- **Saved entries**:
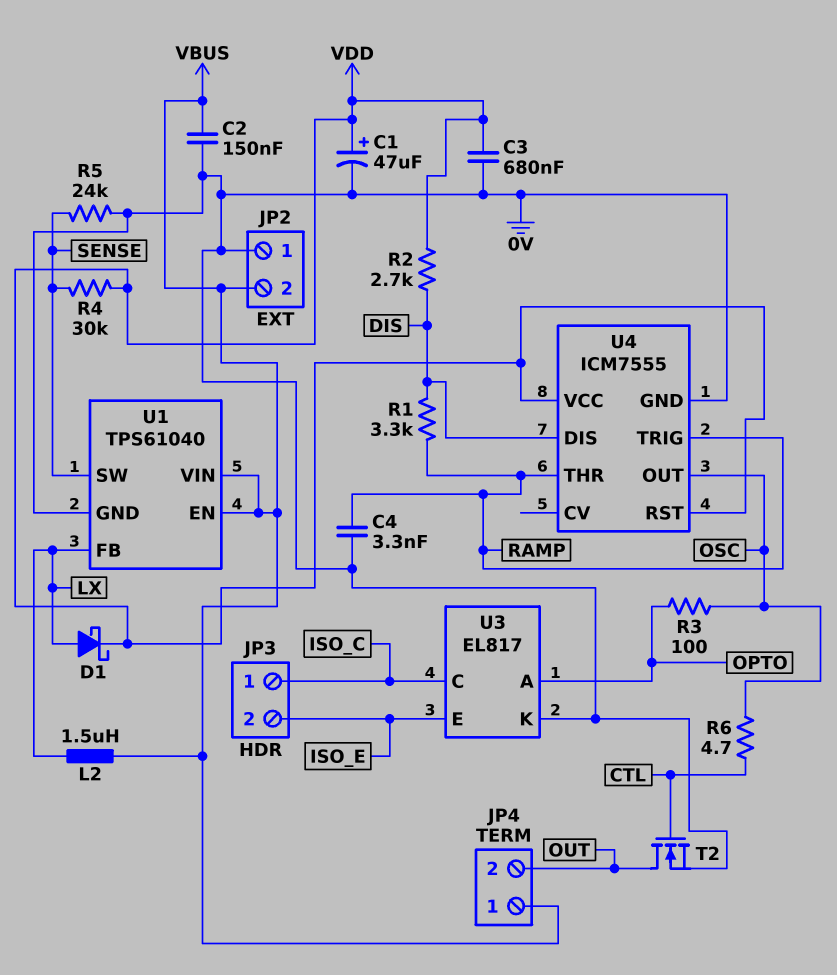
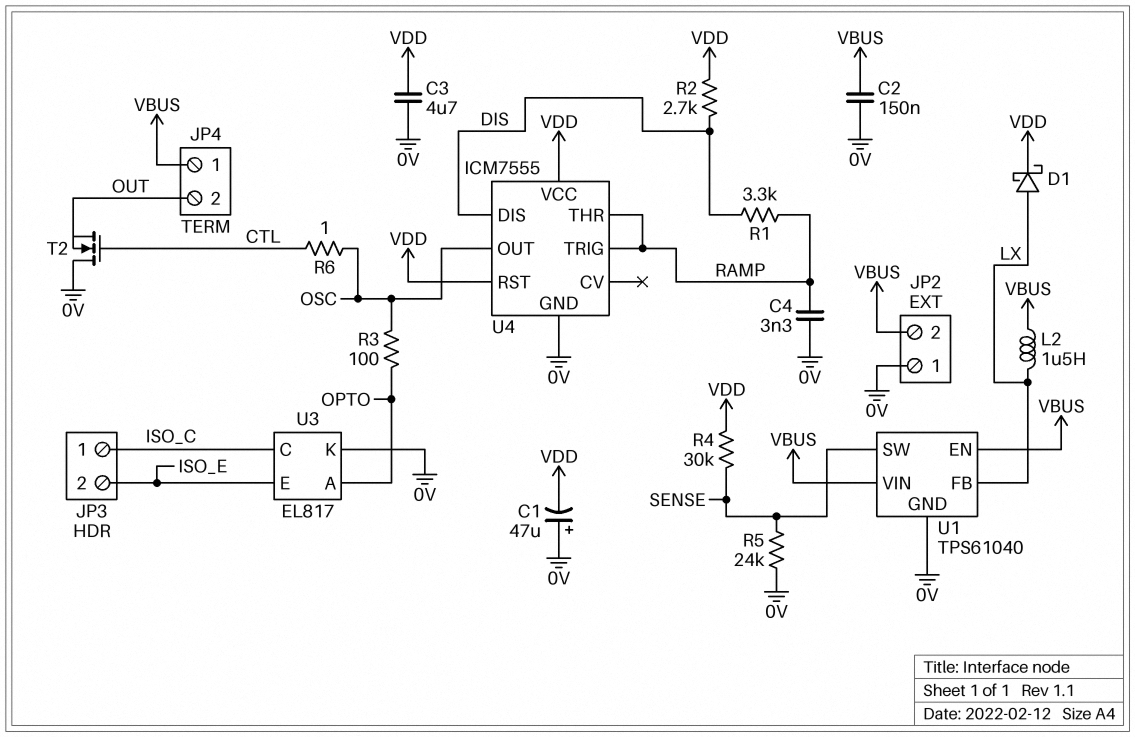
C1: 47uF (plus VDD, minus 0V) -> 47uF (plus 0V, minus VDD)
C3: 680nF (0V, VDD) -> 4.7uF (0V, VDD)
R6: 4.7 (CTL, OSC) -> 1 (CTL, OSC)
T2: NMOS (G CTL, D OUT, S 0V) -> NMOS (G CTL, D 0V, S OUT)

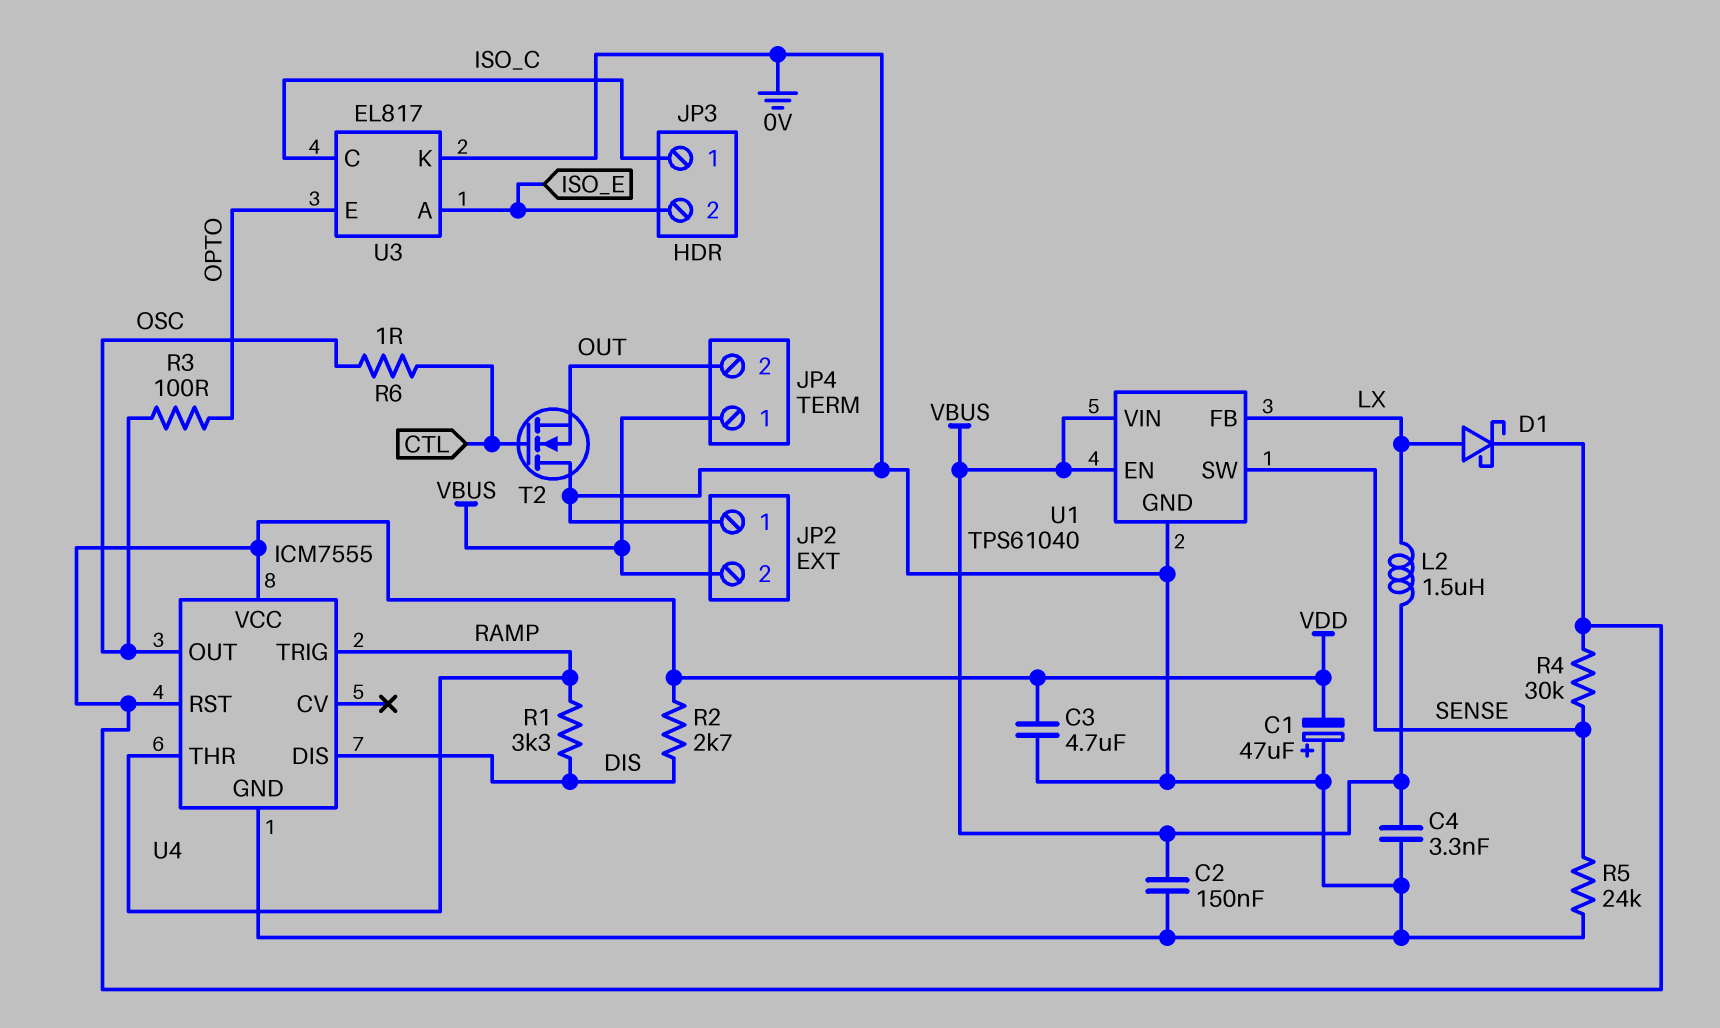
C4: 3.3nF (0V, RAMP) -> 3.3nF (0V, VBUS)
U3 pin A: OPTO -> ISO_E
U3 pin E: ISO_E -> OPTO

- **Your instructions**:
The entries above need to be transcribed word for word, and the pictures stay out.

- **Written reply**:
C1: 47uF (plus VDD, minus 0V) -> 47uF (plus 0V, minus VDD)
C3: 680nF (0V, VDD) -> 4.7uF (0V, VDD)
R6: 4.7 (CTL, OSC) -> 1 (CTL, OSC)
T2: NMOS (G CTL, D OUT, S 0V) -> NMOS (G CTL, D 0V, S OUT)

C4: 3.3nF (0V, RAMP) -> 3.3nF (0V, VBUS)
U3 pin A: OPTO -> ISO_E
U3 pin E: ISO_E -> OPTO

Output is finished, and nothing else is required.